EXERCISE >> Beginning with the line that contains "none -> blue brick D1:E1 level 2", print each line to the end of the data exactly. Omit the pictures.

RECORDS SUPPLIED >>
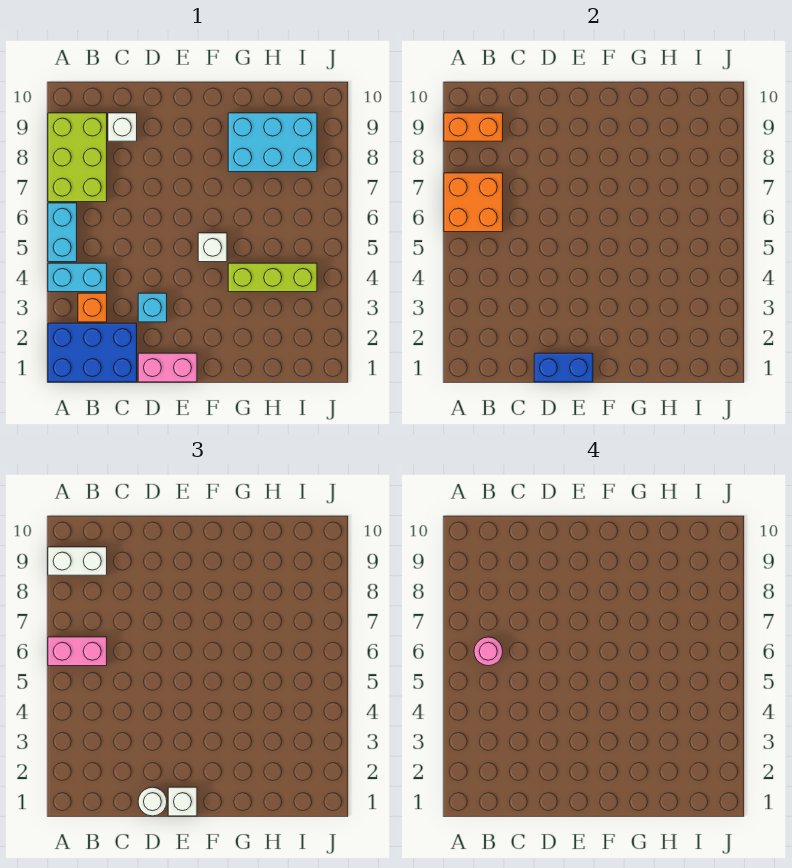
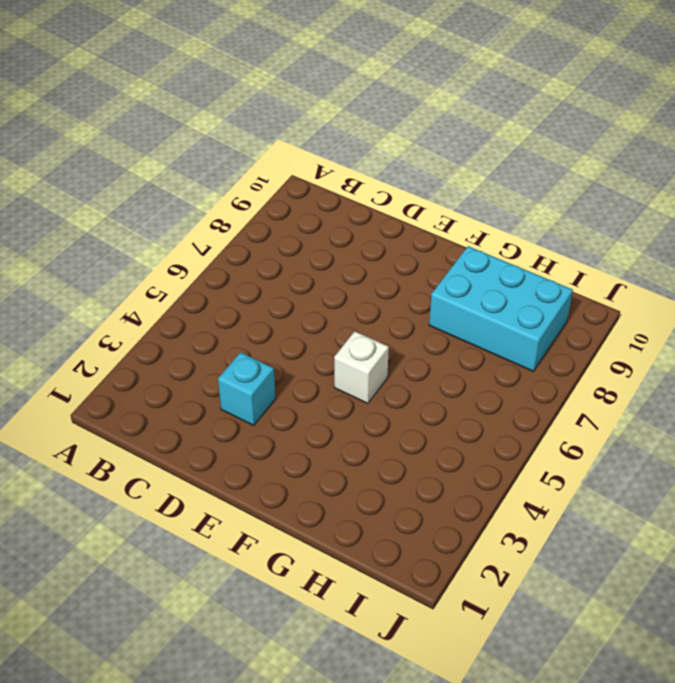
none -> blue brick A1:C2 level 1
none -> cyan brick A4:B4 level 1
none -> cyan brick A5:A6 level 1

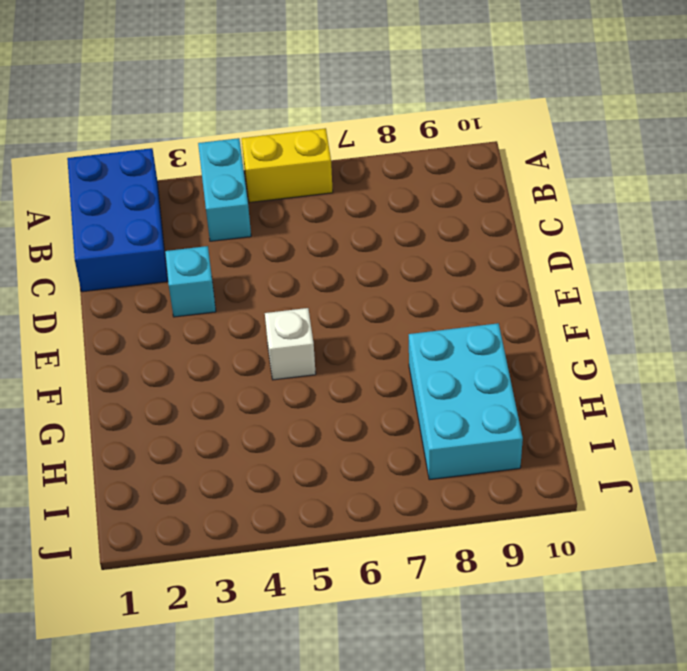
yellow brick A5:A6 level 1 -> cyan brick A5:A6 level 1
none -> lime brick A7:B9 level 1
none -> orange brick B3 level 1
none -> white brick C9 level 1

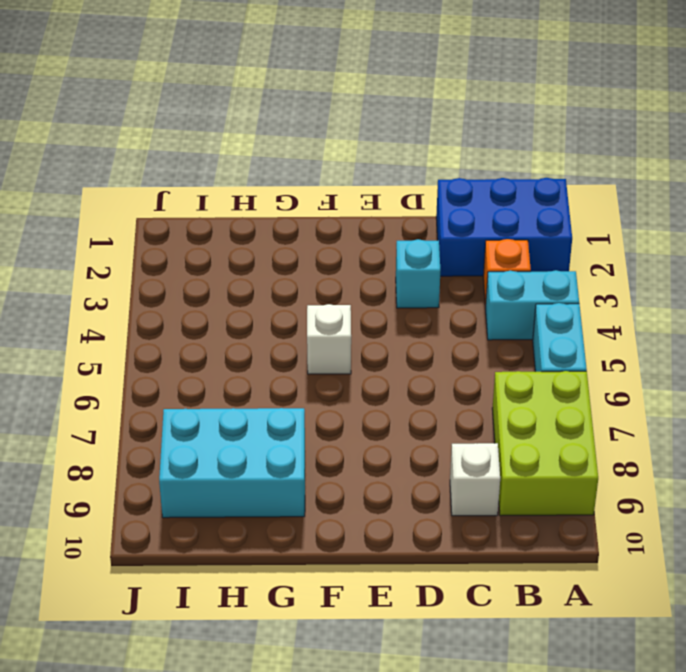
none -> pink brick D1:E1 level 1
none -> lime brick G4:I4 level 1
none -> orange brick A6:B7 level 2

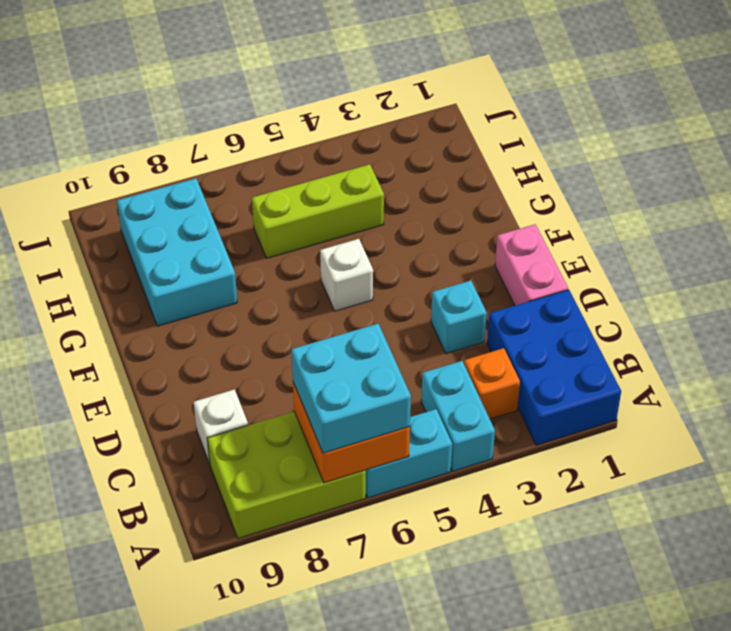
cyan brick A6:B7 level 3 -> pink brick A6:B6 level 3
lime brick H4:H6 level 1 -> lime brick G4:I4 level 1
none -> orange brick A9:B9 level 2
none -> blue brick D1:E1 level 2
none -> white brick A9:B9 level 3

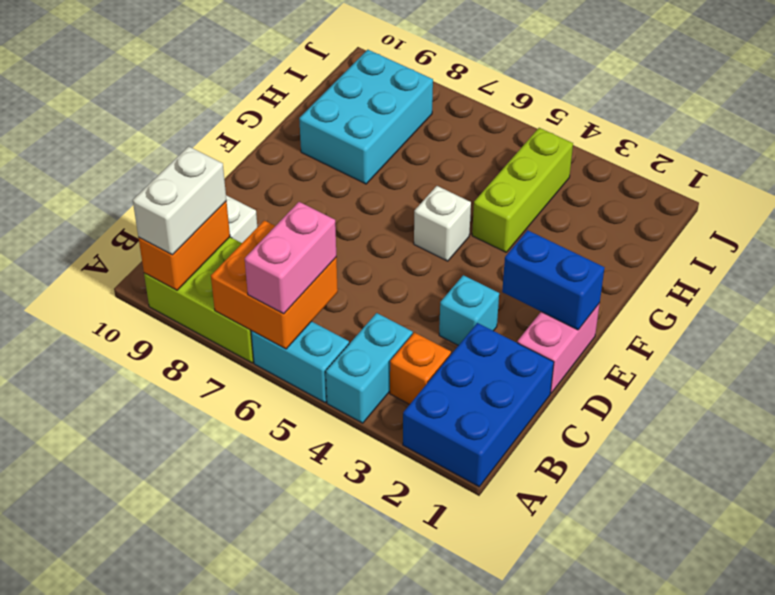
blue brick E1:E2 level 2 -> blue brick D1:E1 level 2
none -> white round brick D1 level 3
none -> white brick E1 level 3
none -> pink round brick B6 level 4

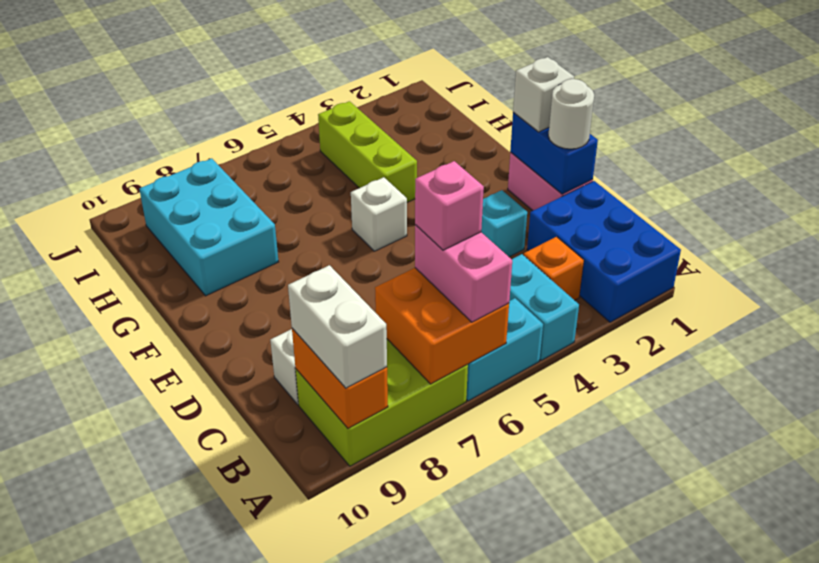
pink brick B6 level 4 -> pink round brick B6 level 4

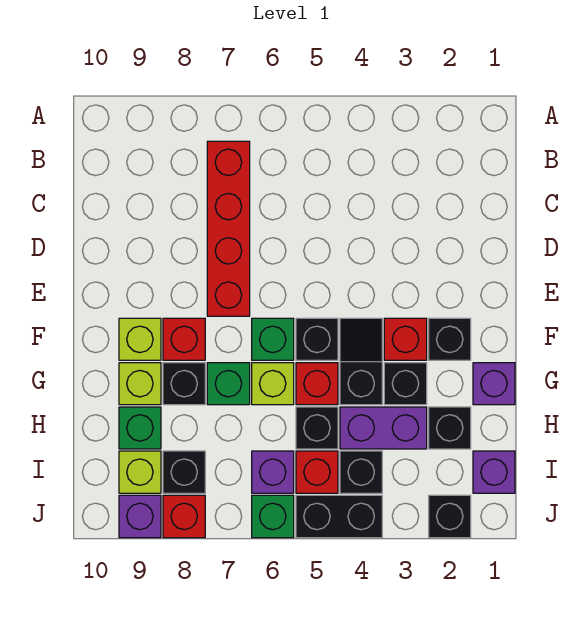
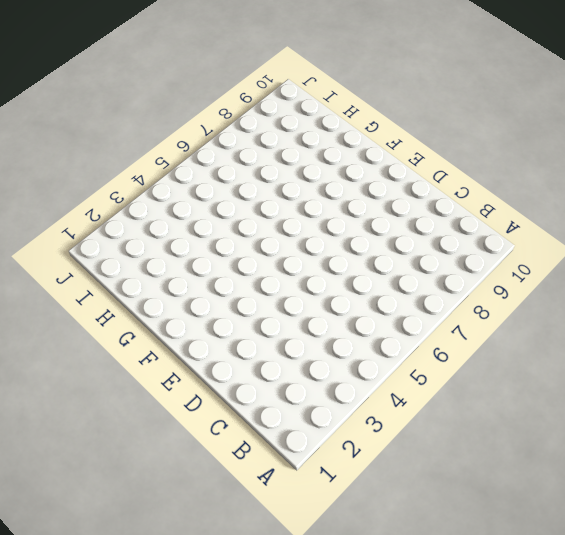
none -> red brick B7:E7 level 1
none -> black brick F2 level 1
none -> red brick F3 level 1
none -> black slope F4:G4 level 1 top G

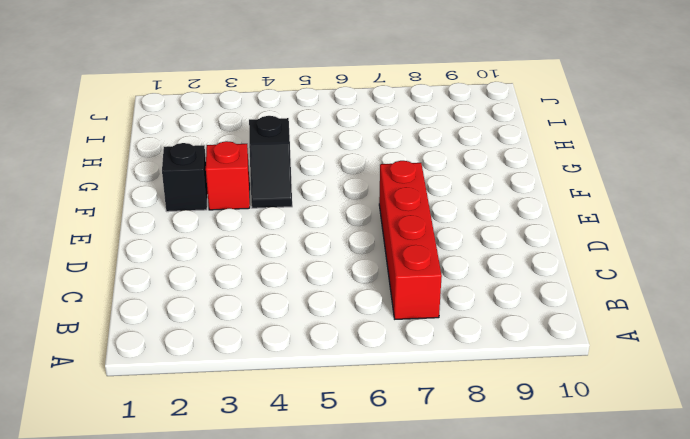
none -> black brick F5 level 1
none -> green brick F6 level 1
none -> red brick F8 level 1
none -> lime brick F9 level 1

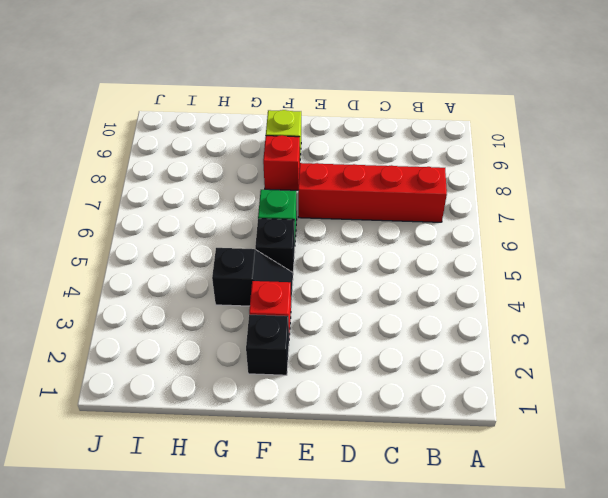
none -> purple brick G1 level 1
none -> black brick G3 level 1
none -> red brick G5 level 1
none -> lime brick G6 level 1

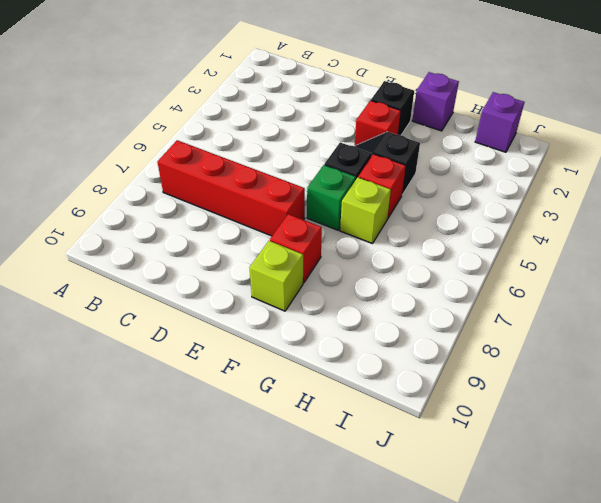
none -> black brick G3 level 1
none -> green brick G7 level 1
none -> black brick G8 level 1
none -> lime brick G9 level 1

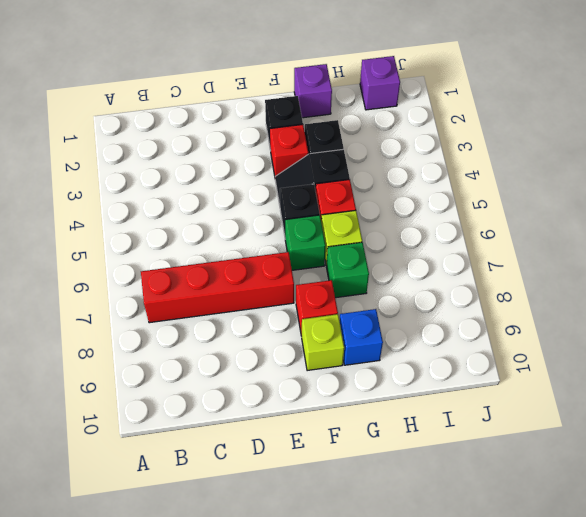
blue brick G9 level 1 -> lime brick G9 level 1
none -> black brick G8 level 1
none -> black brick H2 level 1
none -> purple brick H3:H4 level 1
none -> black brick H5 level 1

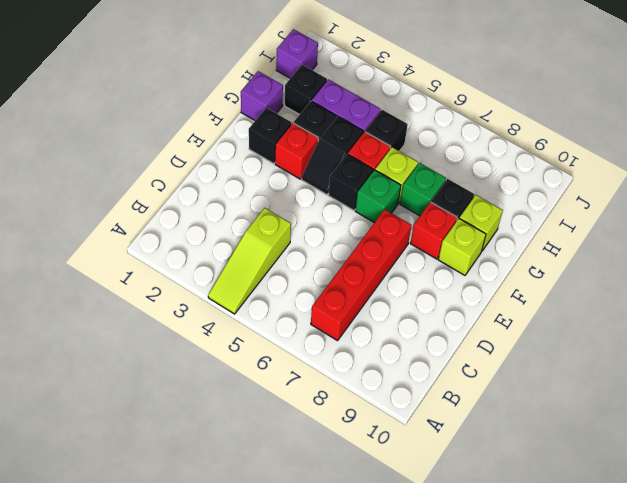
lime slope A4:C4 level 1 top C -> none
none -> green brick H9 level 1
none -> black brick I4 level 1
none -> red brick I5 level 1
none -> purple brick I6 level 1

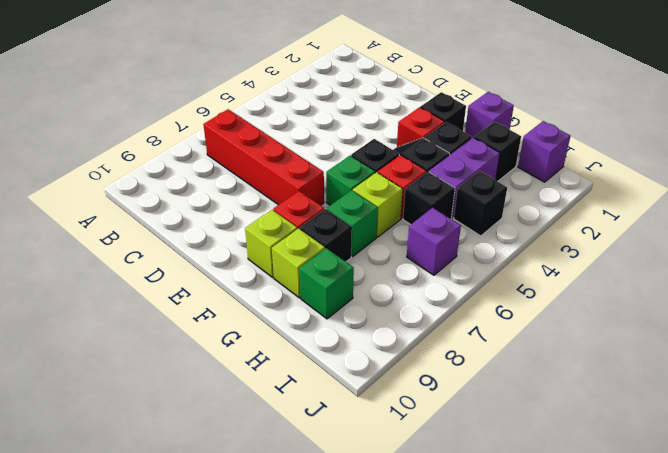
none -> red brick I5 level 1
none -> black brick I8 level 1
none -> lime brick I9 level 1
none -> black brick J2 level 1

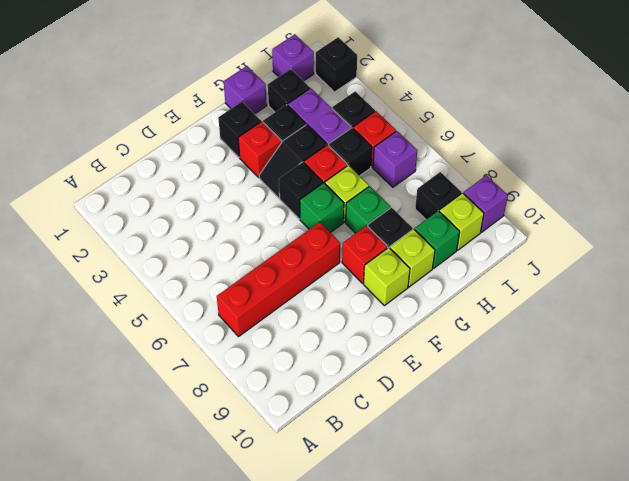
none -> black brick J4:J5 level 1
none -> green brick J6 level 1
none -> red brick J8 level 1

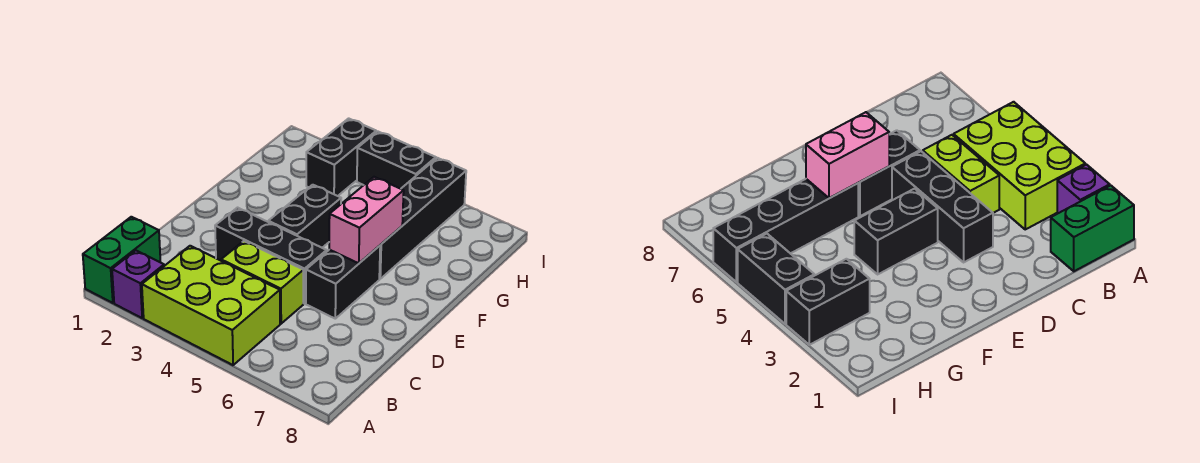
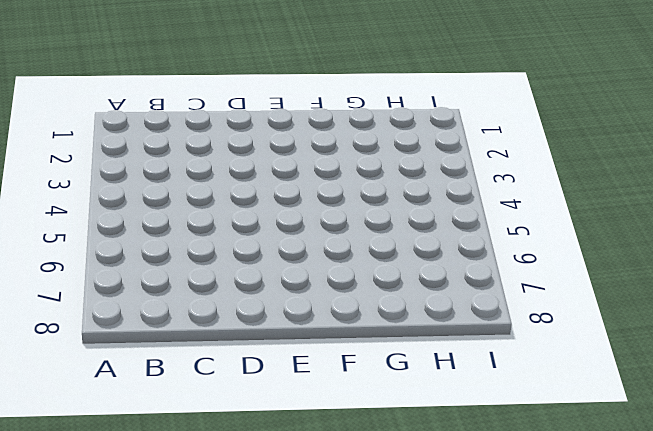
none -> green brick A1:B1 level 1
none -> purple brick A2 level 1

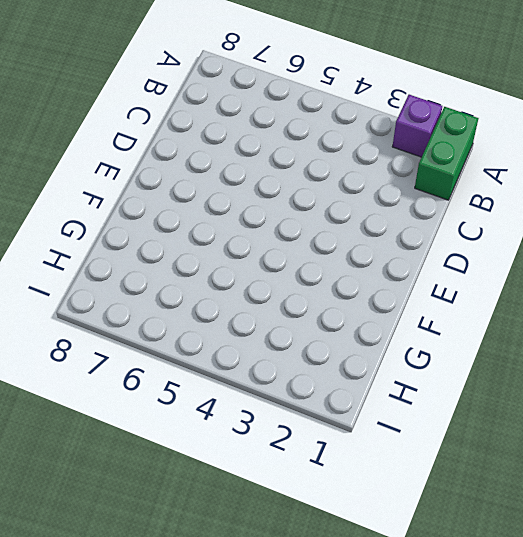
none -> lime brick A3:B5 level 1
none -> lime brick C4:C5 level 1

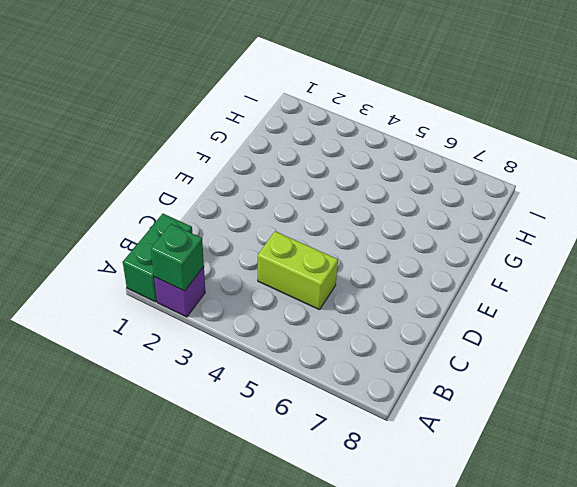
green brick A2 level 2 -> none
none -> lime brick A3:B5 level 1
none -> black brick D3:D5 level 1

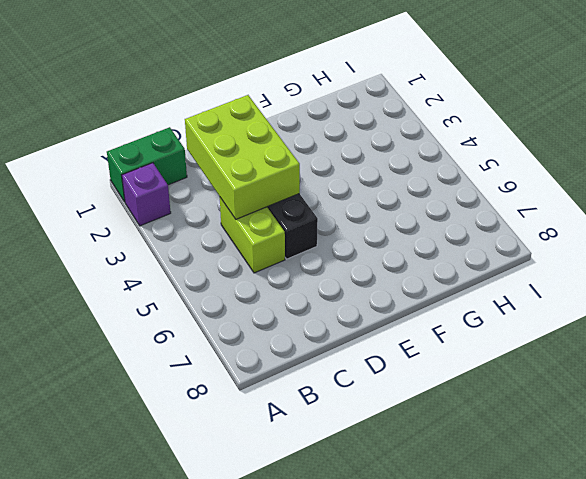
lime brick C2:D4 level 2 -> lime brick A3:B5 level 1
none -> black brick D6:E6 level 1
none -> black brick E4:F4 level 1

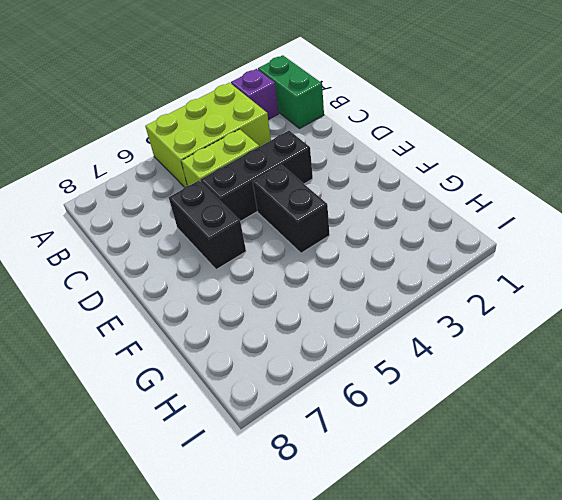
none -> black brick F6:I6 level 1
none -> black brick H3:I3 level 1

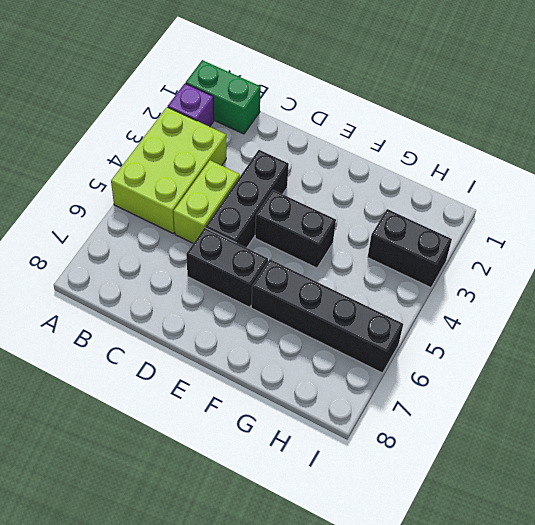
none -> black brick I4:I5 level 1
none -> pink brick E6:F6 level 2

ANSWER BOX >>
none -> blue brick D1:E1 level 2
none -> white brick A9:B9 level 3

blue brick E1:E2 level 2 -> blue brick D1:E1 level 2
none -> white round brick D1 level 3
none -> white brick E1 level 3
none -> pink round brick B6 level 4

pink brick B6 level 4 -> pink round brick B6 level 4

none -> red brick B7:E7 level 1
none -> black brick F2 level 1
none -> red brick F3 level 1
none -> black slope F4:G4 level 1 top G

none -> black brick F5 level 1
none -> green brick F6 level 1
none -> red brick F8 level 1
none -> lime brick F9 level 1

none -> purple brick G1 level 1
none -> black brick G3 level 1
none -> red brick G5 level 1
none -> lime brick G6 level 1

none -> black brick G3 level 1
none -> green brick G7 level 1
none -> black brick G8 level 1
none -> lime brick G9 level 1

blue brick G9 level 1 -> lime brick G9 level 1
none -> black brick G8 level 1
none -> black brick H2 level 1
none -> purple brick H3:H4 level 1
none -> black brick H5 level 1

lime slope A4:C4 level 1 top C -> none
none -> green brick H9 level 1
none -> black brick I4 level 1
none -> red brick I5 level 1
none -> purple brick I6 level 1

none -> red brick I5 level 1
none -> black brick I8 level 1
none -> lime brick I9 level 1
none -> black brick J2 level 1

none -> black brick J4:J5 level 1
none -> green brick J6 level 1
none -> red brick J8 level 1

none -> green brick A1:B1 level 1
none -> purple brick A2 level 1

none -> lime brick A3:B5 level 1
none -> lime brick C4:C5 level 1

green brick A2 level 2 -> none
none -> lime brick A3:B5 level 1
none -> black brick D3:D5 level 1

lime brick C2:D4 level 2 -> lime brick A3:B5 level 1
none -> black brick D6:E6 level 1
none -> black brick E4:F4 level 1

none -> black brick F6:I6 level 1
none -> black brick H3:I3 level 1

none -> black brick I4:I5 level 1
none -> pink brick E6:F6 level 2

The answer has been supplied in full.